**Task to carry out:**
The result should be an exact copy of the entries that follow, with no pictures included.

**Listed entries:**
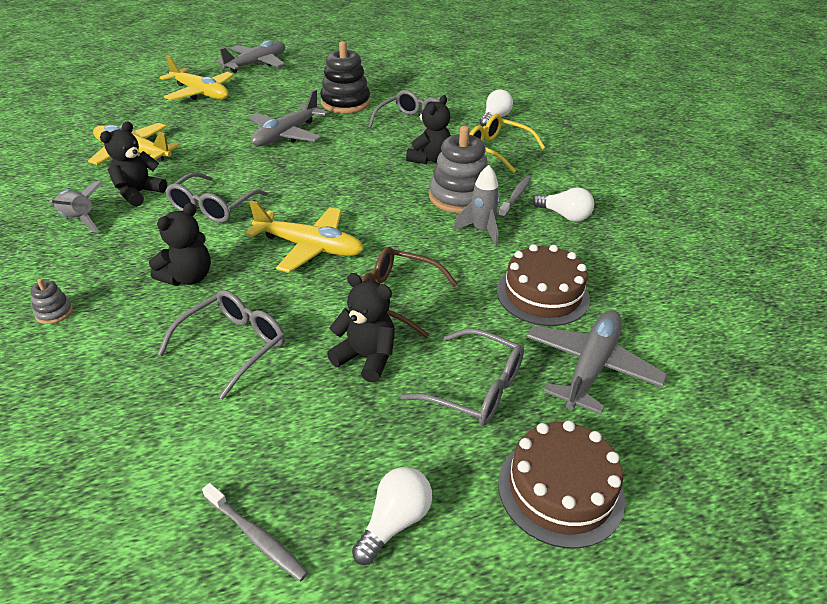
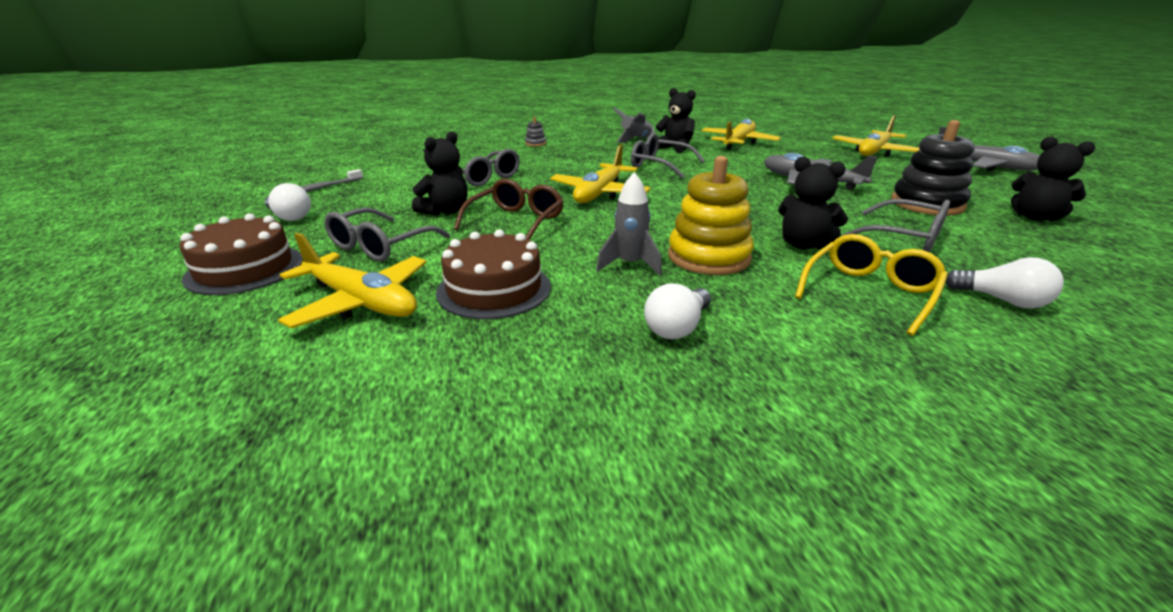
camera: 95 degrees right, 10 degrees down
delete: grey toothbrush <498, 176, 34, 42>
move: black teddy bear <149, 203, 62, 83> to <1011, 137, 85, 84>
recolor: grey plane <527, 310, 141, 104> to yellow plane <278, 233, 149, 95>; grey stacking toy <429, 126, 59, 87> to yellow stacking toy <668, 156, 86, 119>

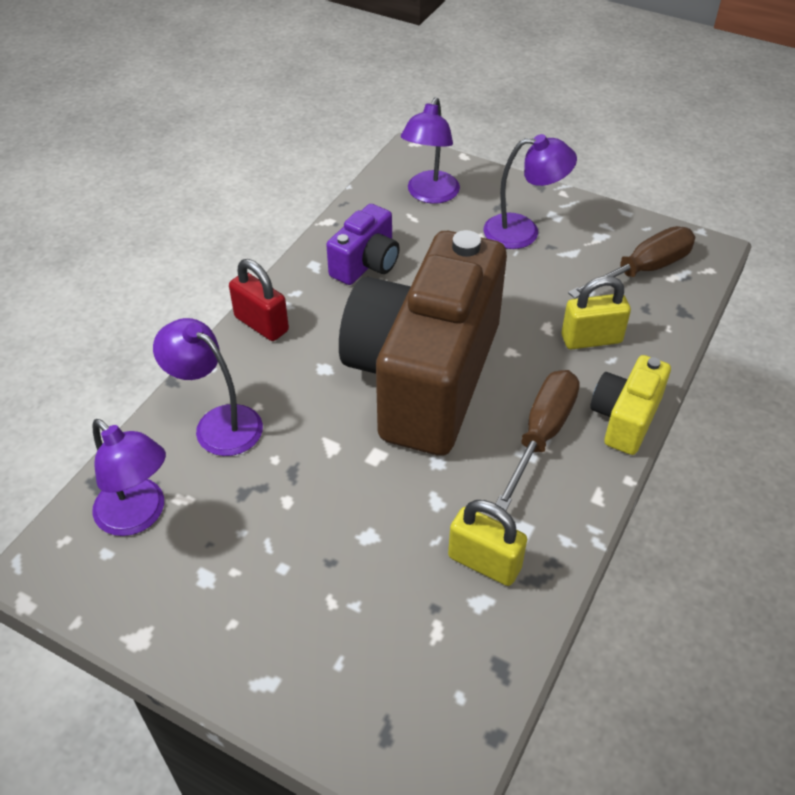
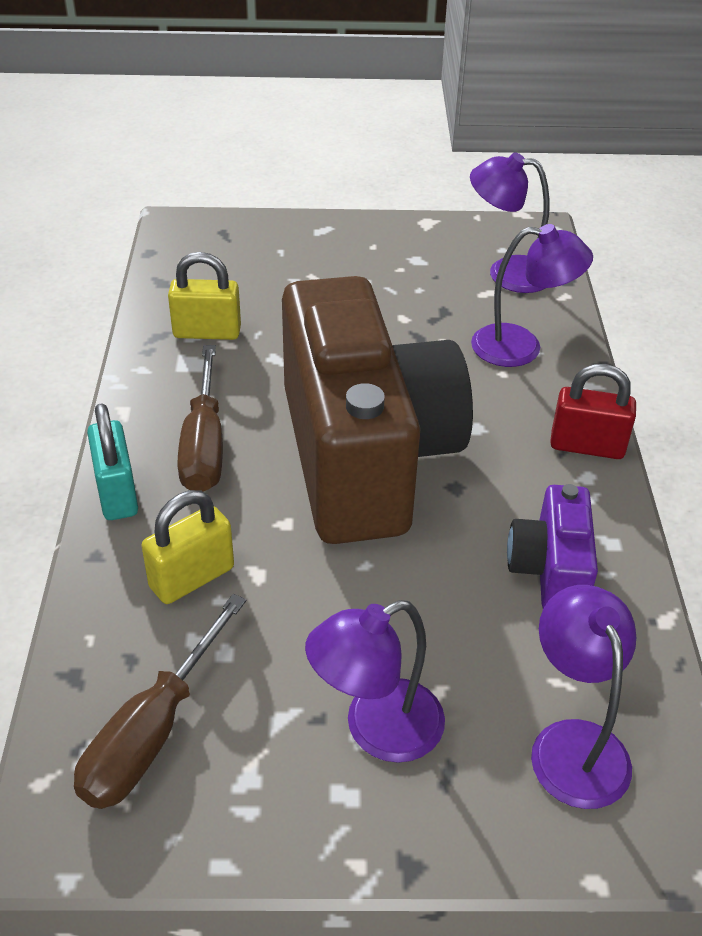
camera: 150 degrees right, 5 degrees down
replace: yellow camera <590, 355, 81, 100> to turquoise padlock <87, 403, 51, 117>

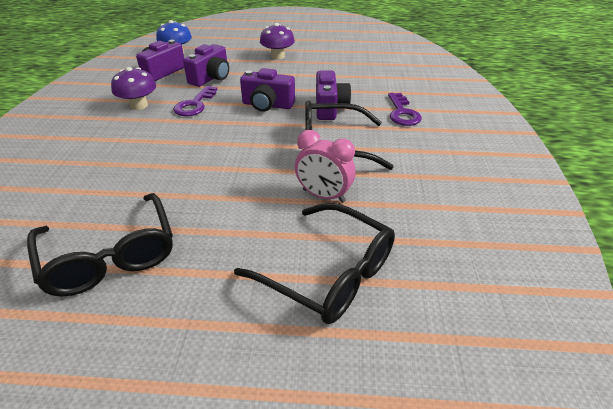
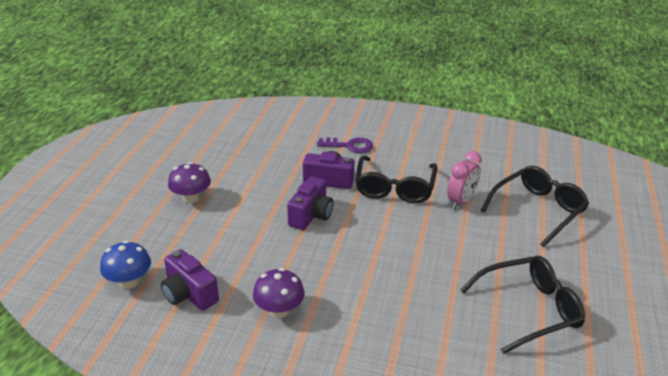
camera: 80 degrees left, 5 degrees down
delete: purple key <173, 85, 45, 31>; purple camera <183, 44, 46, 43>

**Task output:**
camera: 95 degrees right, 10 degrees down
delete: grey toothbrush <498, 176, 34, 42>
move: black teddy bear <149, 203, 62, 83> to <1011, 137, 85, 84>
recolor: grey plane <527, 310, 141, 104> to yellow plane <278, 233, 149, 95>; grey stacking toy <429, 126, 59, 87> to yellow stacking toy <668, 156, 86, 119>

camera: 150 degrees right, 5 degrees down
replace: yellow camera <590, 355, 81, 100> to turquoise padlock <87, 403, 51, 117>

camera: 80 degrees left, 5 degrees down
delete: purple key <173, 85, 45, 31>; purple camera <183, 44, 46, 43>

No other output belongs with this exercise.